> **Your task**: Report how many lines of the listing below include the word "right". Give nothing but the number.
☆ ☆ ☆ ☆ ☆ ☆ ☆
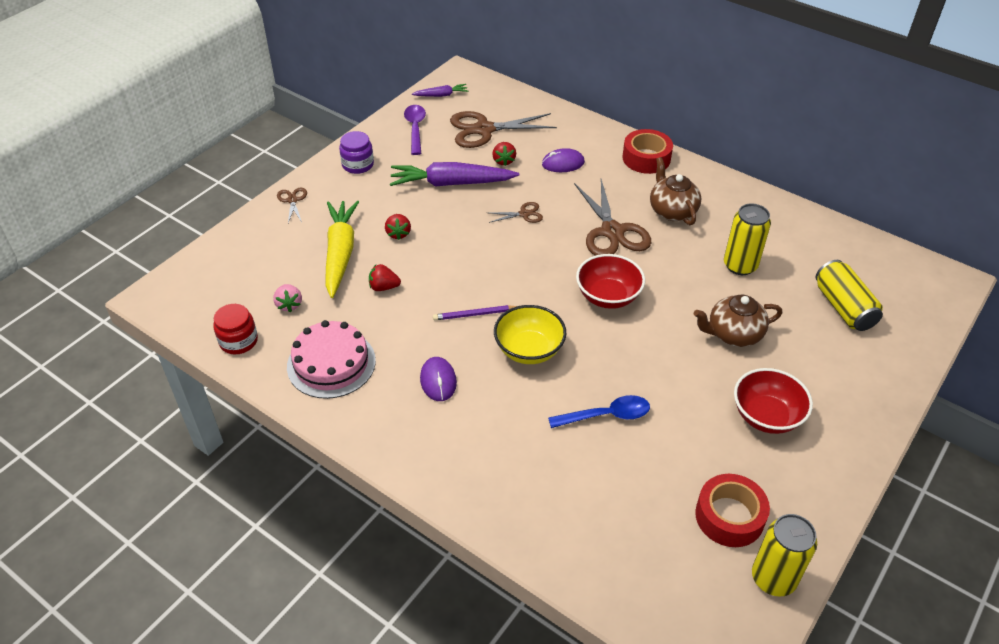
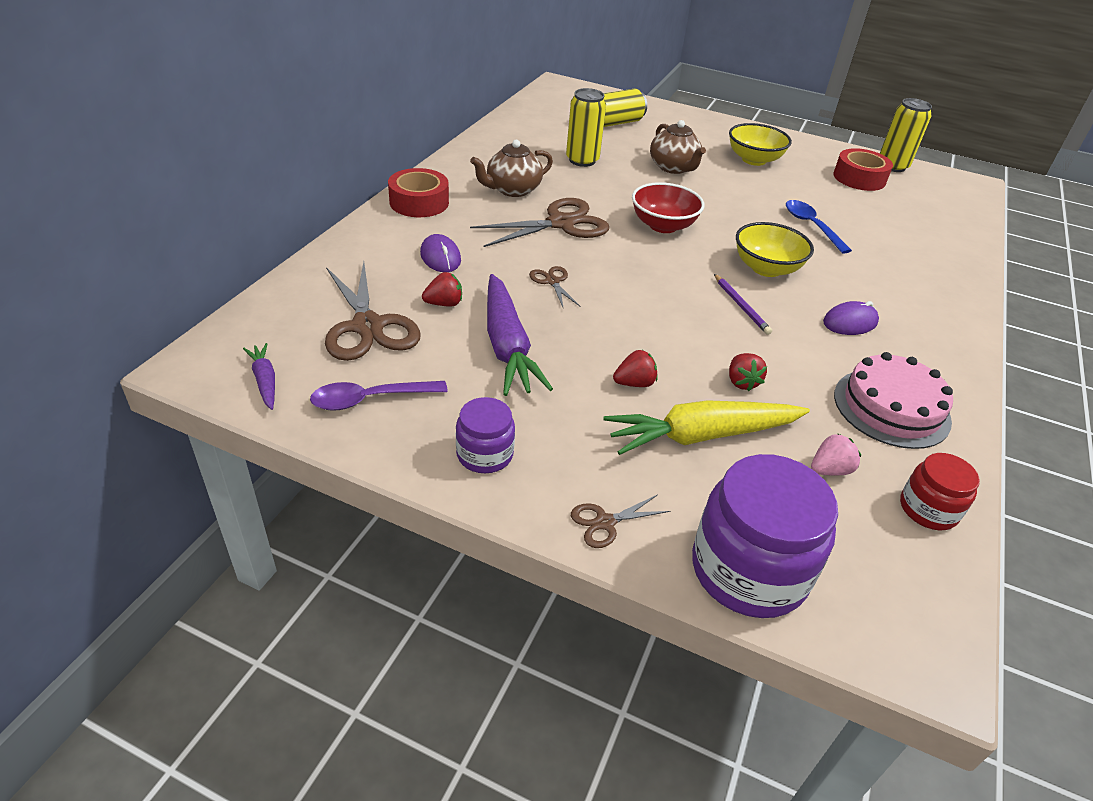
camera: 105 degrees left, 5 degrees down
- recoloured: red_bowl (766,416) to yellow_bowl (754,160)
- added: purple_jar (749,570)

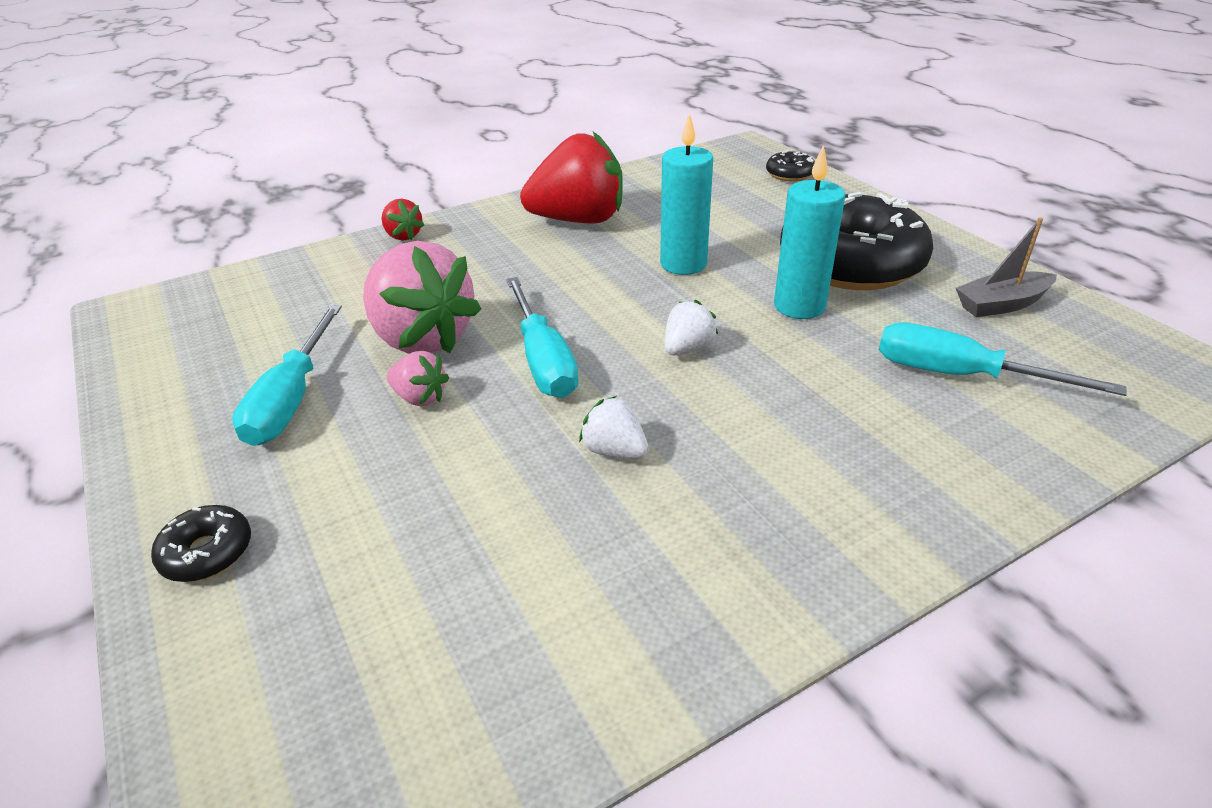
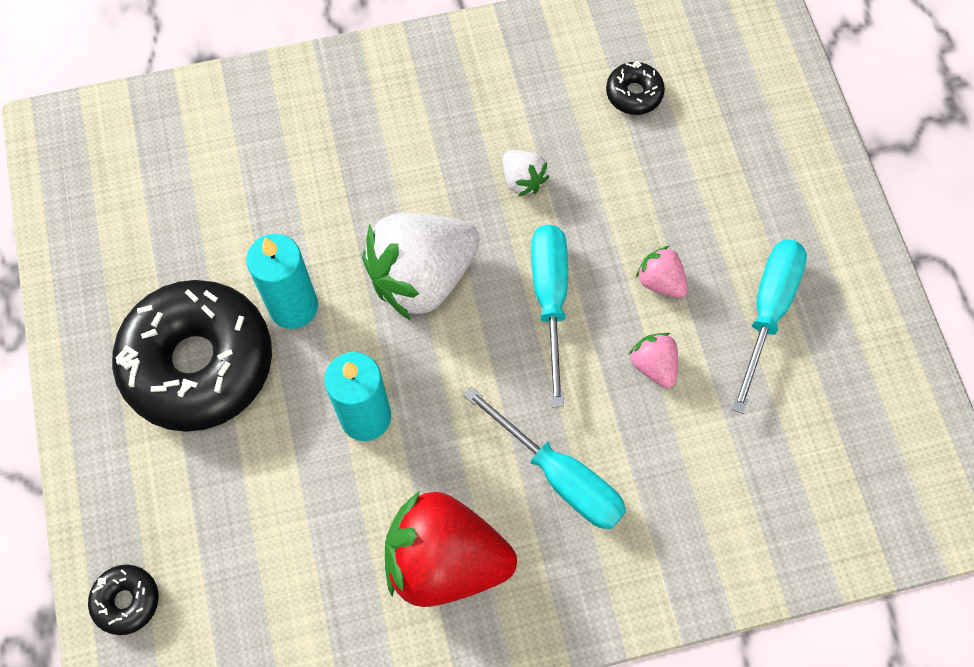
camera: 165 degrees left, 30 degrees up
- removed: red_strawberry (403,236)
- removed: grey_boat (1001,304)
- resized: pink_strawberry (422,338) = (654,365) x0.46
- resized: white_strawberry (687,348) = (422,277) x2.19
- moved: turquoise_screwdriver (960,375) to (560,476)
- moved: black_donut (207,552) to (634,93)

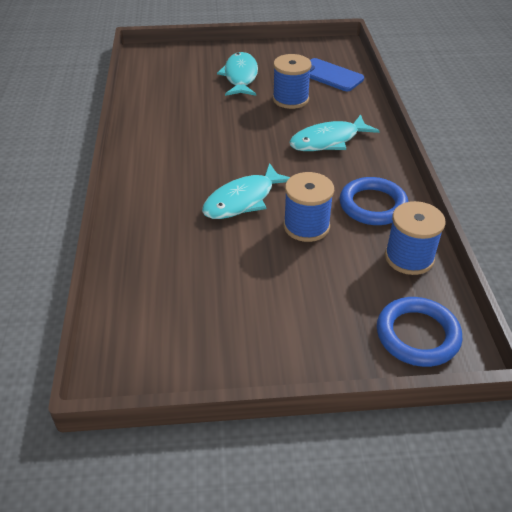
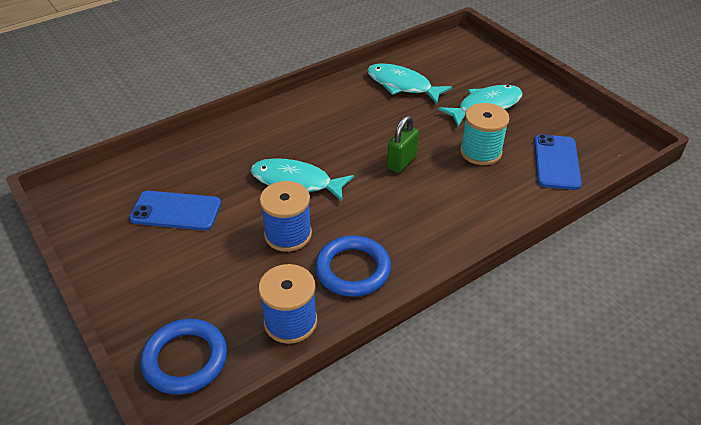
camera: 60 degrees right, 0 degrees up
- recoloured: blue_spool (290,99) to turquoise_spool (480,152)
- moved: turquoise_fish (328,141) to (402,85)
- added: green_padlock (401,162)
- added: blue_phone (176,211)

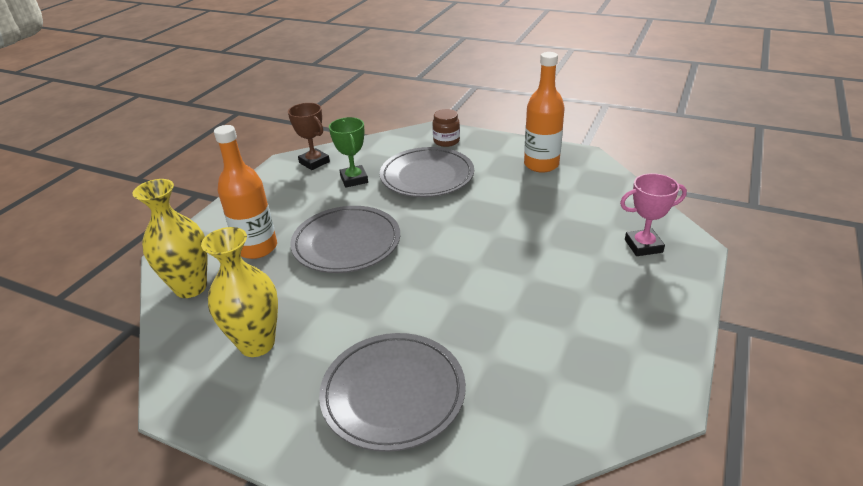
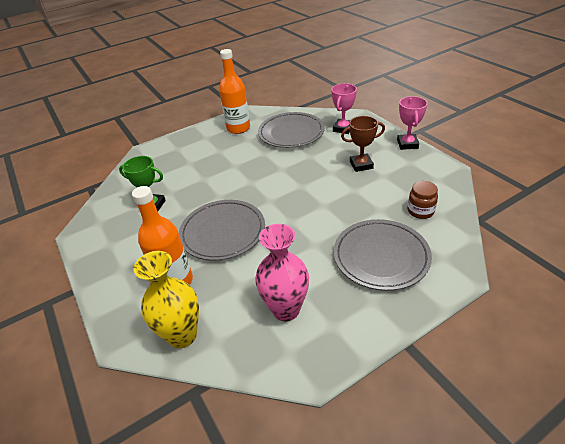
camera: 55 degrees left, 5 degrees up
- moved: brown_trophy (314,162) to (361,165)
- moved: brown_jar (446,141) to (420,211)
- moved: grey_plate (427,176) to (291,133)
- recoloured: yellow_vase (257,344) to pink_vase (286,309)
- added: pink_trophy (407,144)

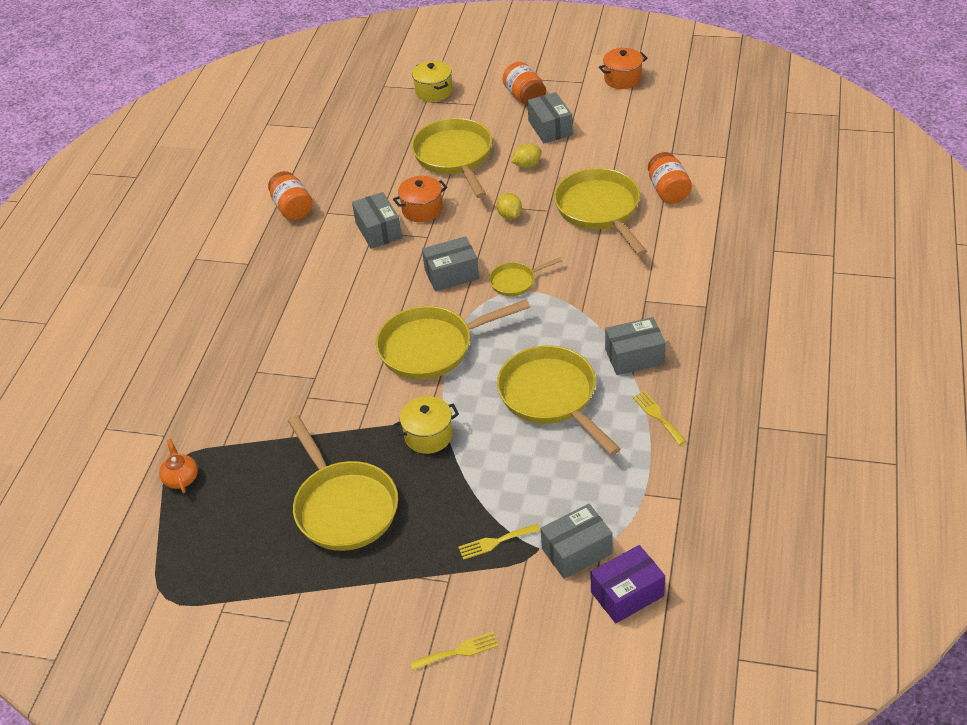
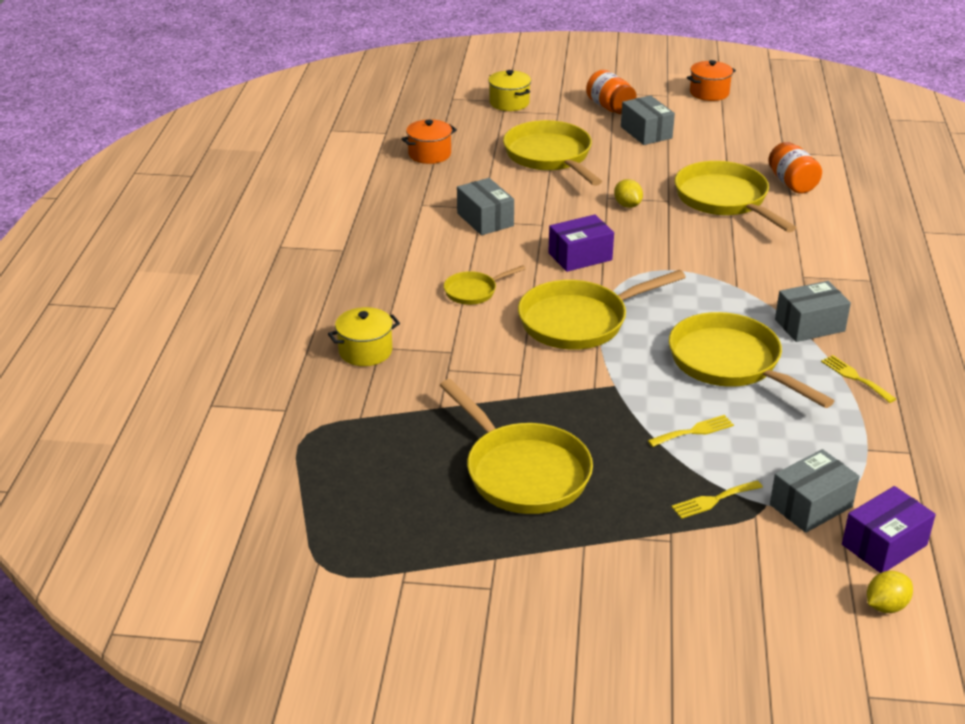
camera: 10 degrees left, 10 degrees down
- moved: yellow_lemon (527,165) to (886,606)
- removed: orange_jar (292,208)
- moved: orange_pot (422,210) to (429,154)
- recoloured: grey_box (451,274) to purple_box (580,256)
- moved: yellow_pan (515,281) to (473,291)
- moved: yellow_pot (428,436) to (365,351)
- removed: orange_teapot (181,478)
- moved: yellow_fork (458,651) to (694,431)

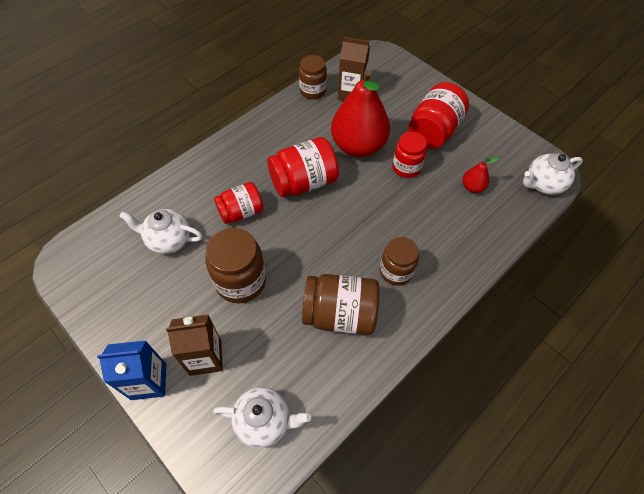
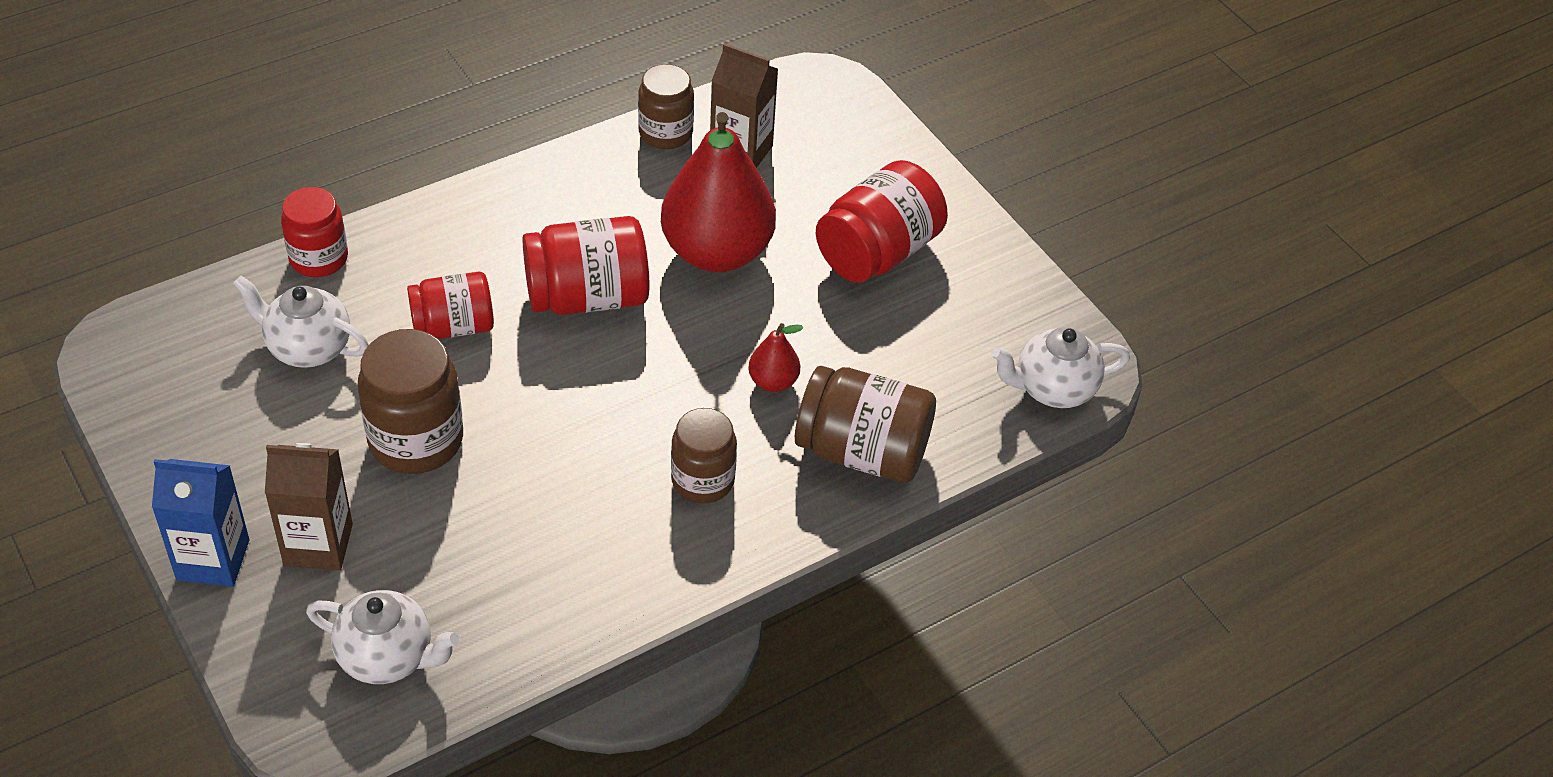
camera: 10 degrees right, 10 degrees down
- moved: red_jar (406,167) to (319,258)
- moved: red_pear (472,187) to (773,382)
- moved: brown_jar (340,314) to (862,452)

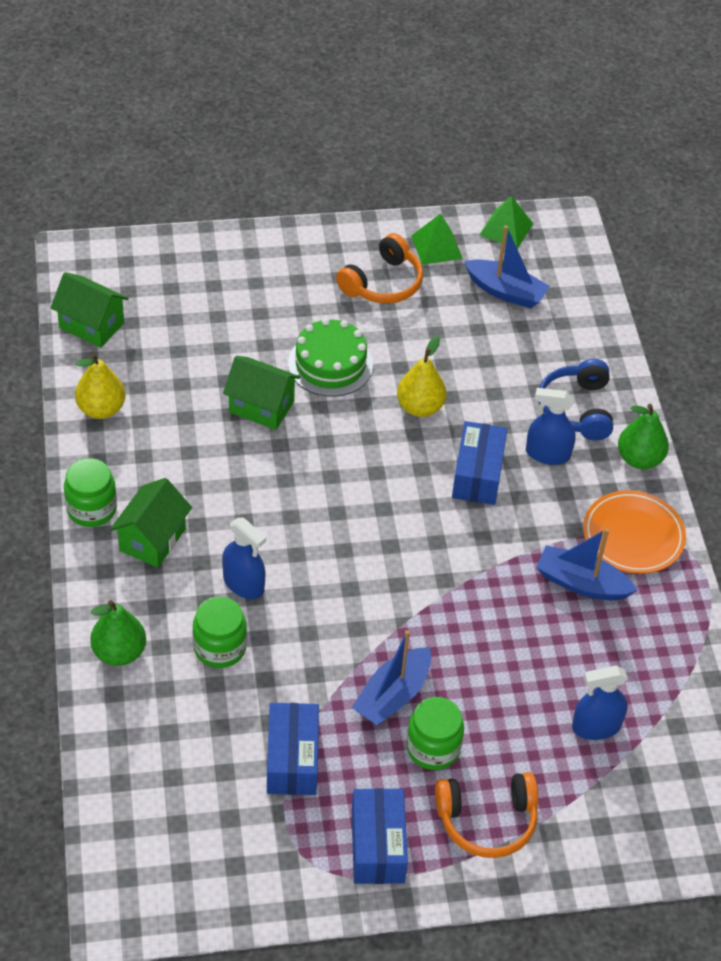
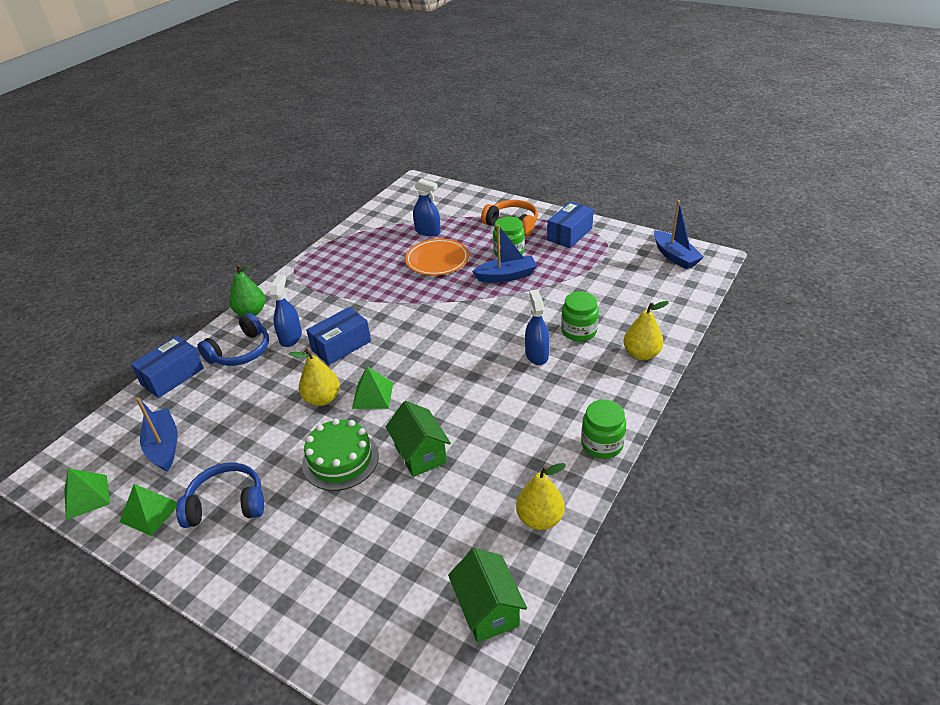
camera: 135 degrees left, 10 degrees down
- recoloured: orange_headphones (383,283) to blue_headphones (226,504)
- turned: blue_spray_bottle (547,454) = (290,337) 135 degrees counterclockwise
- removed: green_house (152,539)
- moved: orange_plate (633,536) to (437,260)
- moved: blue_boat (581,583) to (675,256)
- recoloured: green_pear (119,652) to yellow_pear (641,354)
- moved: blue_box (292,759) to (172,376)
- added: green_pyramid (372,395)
☆ ☆ ☆ ☆ ☆ ☆ ☆
> **Written reply**: 2